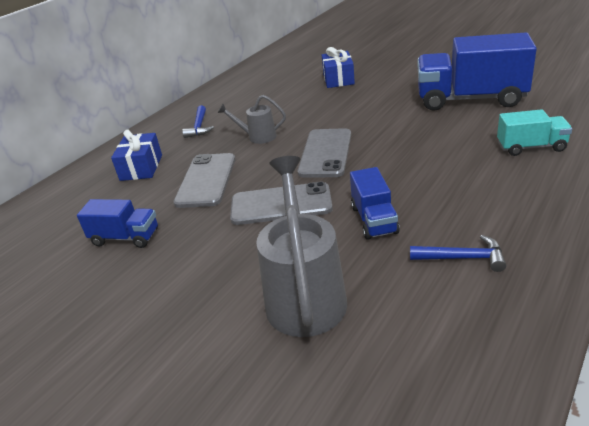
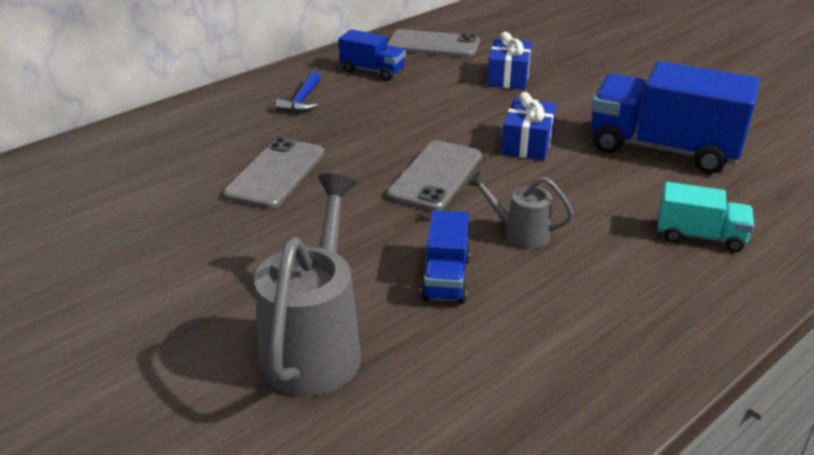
camera: 10 degrees right, 0 degrees up
(125, 237) = (151, 221): blue truck -> blue truck (372, 71)
(141, 167) = (209, 137): blue gift -> blue gift (527, 143)
(257, 137) = (365, 132): grey watering can -> grey watering can (519, 234)
(281, 204) = (347, 228): grey phone -> grey phone (433, 45)
(462, 258) = (523, 355): blue hammer -> none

....................

Among the lines above, find those with the word "grey" and list them.

Response to the exercise:
(257, 137) = (365, 132): grey watering can -> grey watering can (519, 234)
(281, 204) = (347, 228): grey phone -> grey phone (433, 45)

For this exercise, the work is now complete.